• Problem: Transcribe the full listing below, word for word, without pictures.

• Source material:
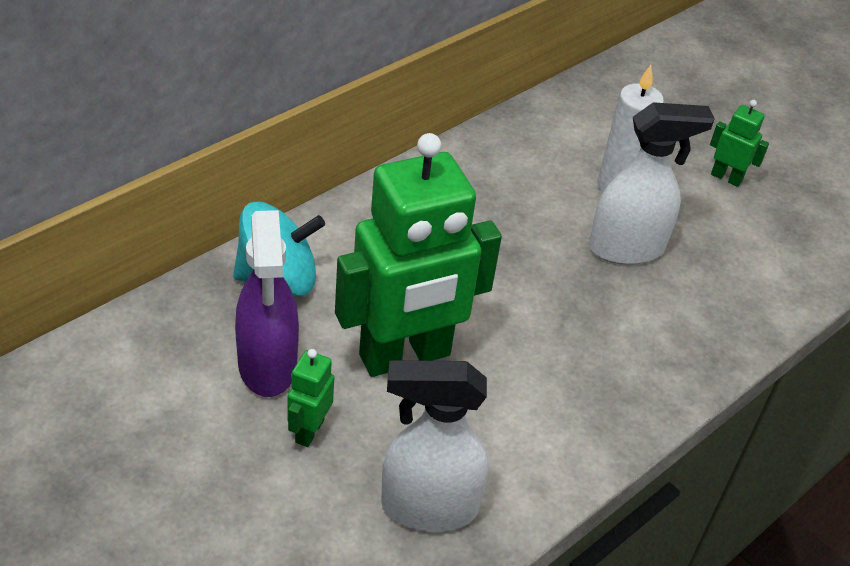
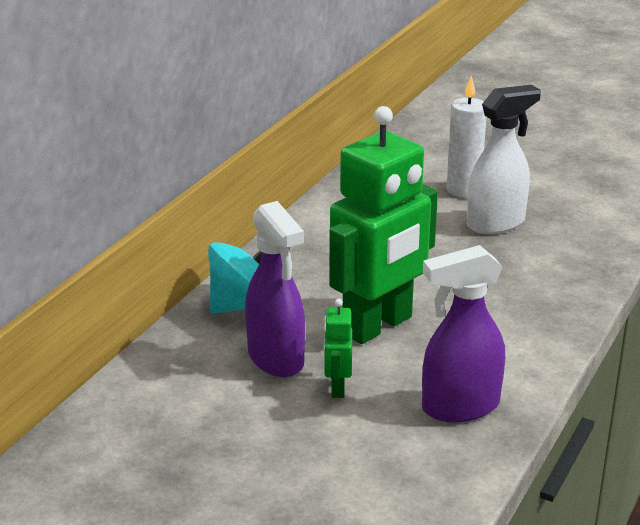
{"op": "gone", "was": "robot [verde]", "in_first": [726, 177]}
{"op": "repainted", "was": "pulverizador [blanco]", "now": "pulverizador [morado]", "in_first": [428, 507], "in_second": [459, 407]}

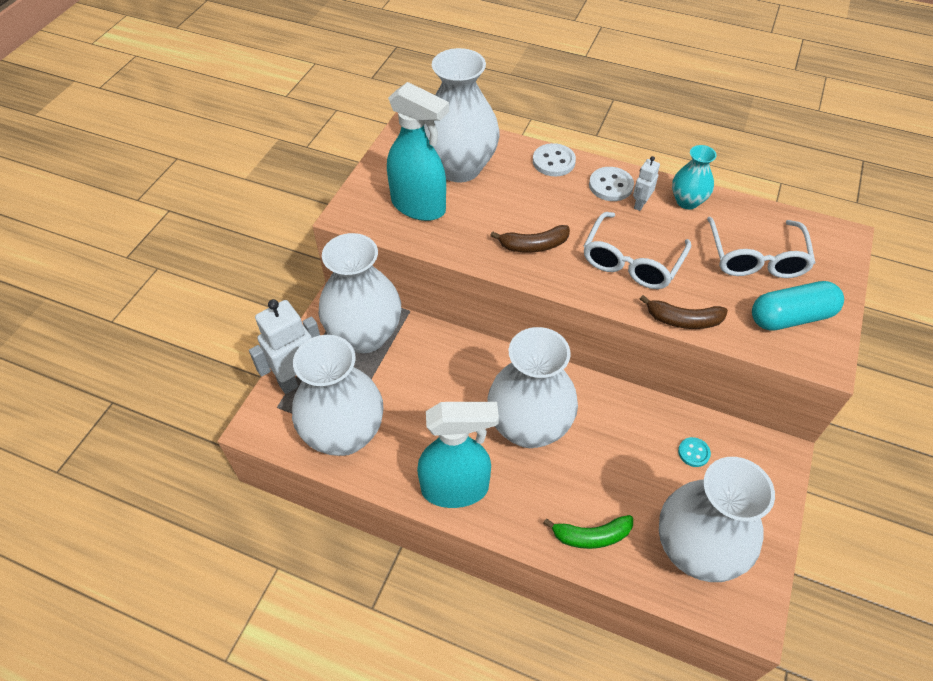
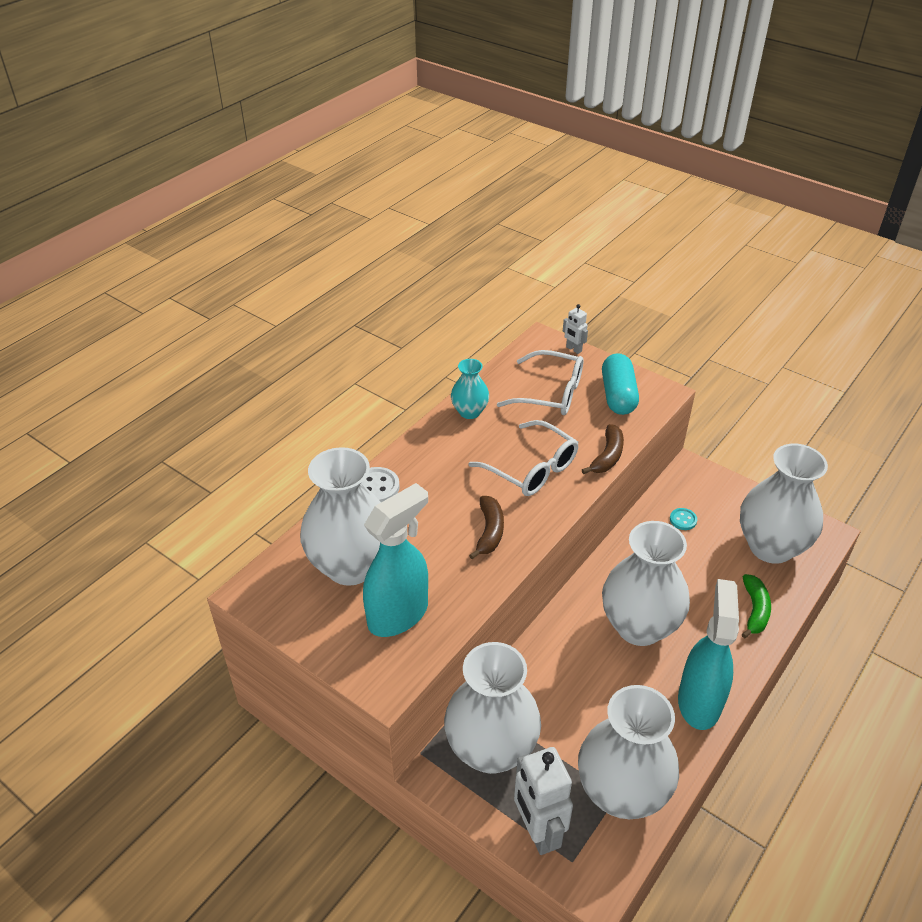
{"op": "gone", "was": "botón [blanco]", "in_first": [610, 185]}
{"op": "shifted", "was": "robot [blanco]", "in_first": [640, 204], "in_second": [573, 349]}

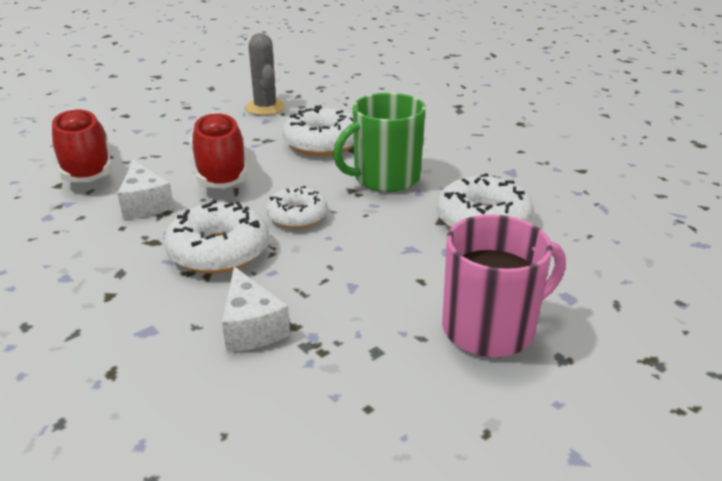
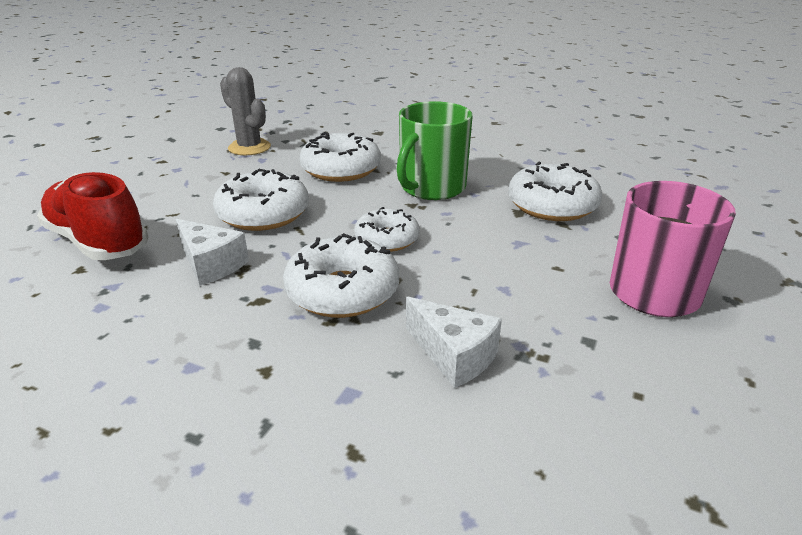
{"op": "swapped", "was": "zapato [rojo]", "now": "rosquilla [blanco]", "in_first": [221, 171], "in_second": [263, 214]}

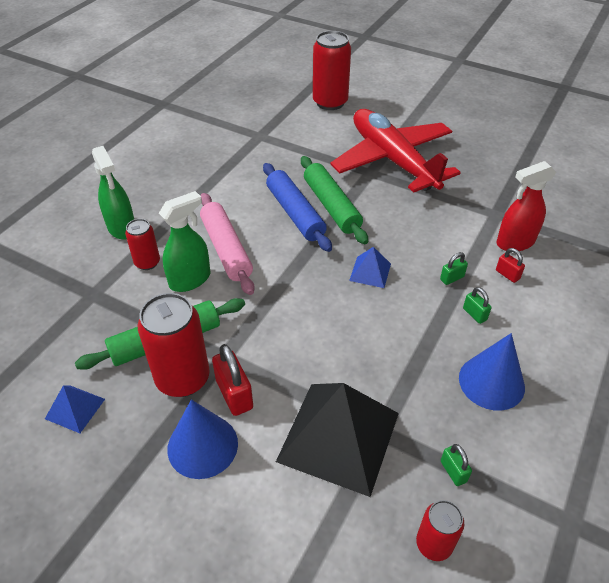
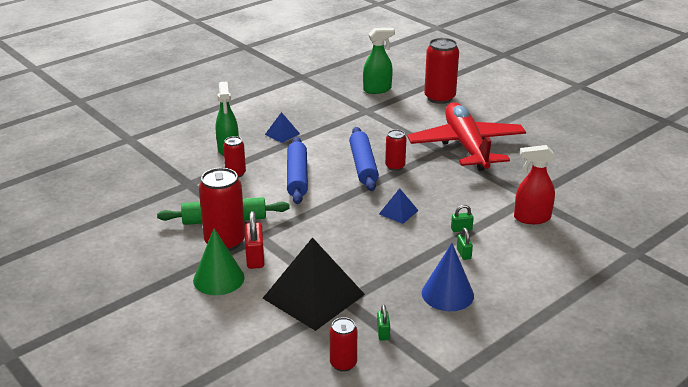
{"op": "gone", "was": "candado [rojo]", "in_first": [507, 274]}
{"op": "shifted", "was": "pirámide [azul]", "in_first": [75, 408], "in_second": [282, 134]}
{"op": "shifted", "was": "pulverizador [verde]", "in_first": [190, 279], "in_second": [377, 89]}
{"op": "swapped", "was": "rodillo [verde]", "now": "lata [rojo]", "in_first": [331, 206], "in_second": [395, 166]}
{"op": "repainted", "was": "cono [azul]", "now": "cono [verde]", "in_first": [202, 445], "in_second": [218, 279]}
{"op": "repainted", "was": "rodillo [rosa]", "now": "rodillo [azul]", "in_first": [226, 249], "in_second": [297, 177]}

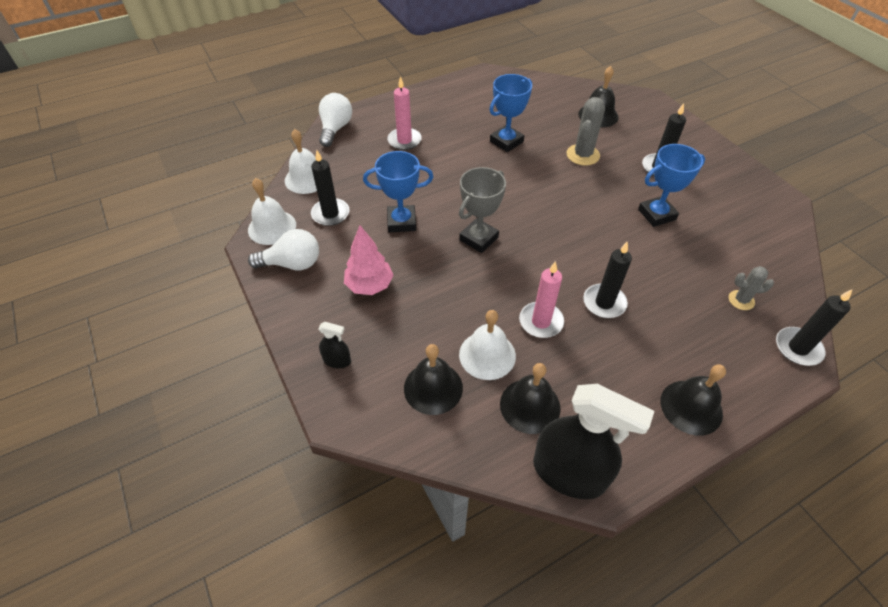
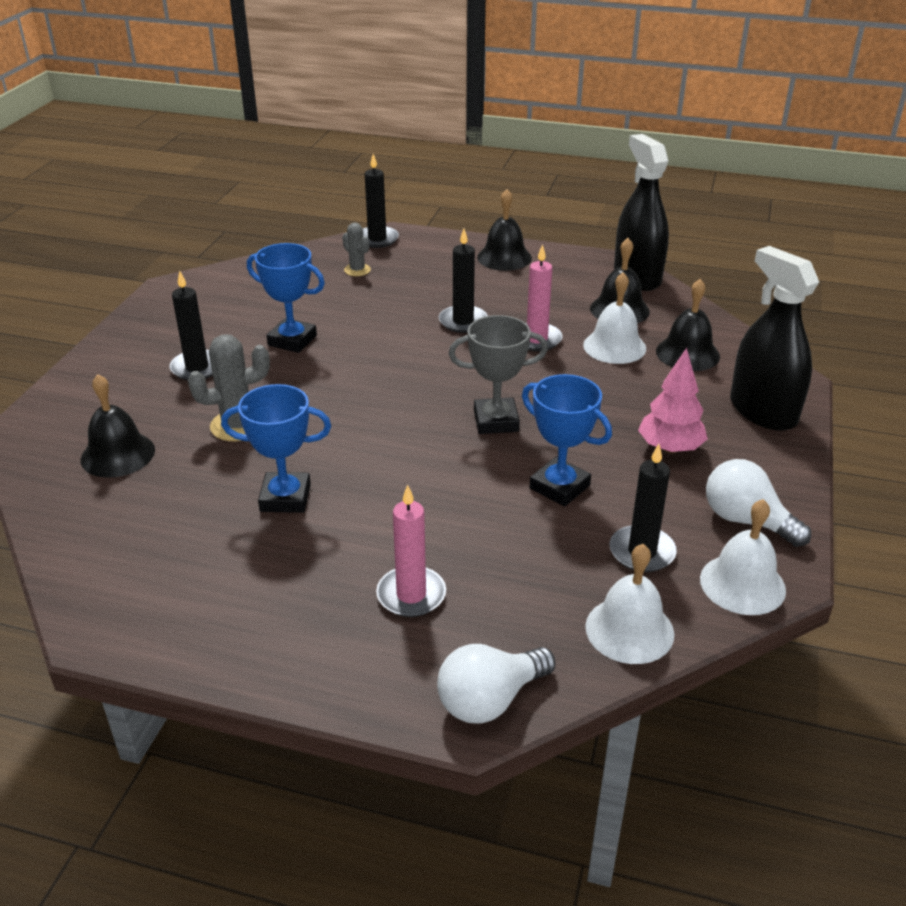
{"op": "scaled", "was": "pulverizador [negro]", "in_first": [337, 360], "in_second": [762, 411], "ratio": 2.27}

• Output of the exercise:
{"op": "gone", "was": "robot [verde]", "in_first": [726, 177]}
{"op": "repainted", "was": "pulverizador [blanco]", "now": "pulverizador [morado]", "in_first": [428, 507], "in_second": [459, 407]}

{"op": "gone", "was": "botón [blanco]", "in_first": [610, 185]}
{"op": "shifted", "was": "robot [blanco]", "in_first": [640, 204], "in_second": [573, 349]}

{"op": "swapped", "was": "zapato [rojo]", "now": "rosquilla [blanco]", "in_first": [221, 171], "in_second": [263, 214]}

{"op": "gone", "was": "candado [rojo]", "in_first": [507, 274]}
{"op": "shifted", "was": "pirámide [azul]", "in_first": [75, 408], "in_second": [282, 134]}
{"op": "shifted", "was": "pulverizador [verde]", "in_first": [190, 279], "in_second": [377, 89]}
{"op": "swapped", "was": "rodillo [verde]", "now": "lata [rojo]", "in_first": [331, 206], "in_second": [395, 166]}
{"op": "repainted", "was": "cono [azul]", "now": "cono [verde]", "in_first": [202, 445], "in_second": [218, 279]}
{"op": "repainted", "was": "rodillo [rosa]", "now": "rodillo [azul]", "in_first": [226, 249], "in_second": [297, 177]}

{"op": "scaled", "was": "pulverizador [negro]", "in_first": [337, 360], "in_second": [762, 411], "ratio": 2.27}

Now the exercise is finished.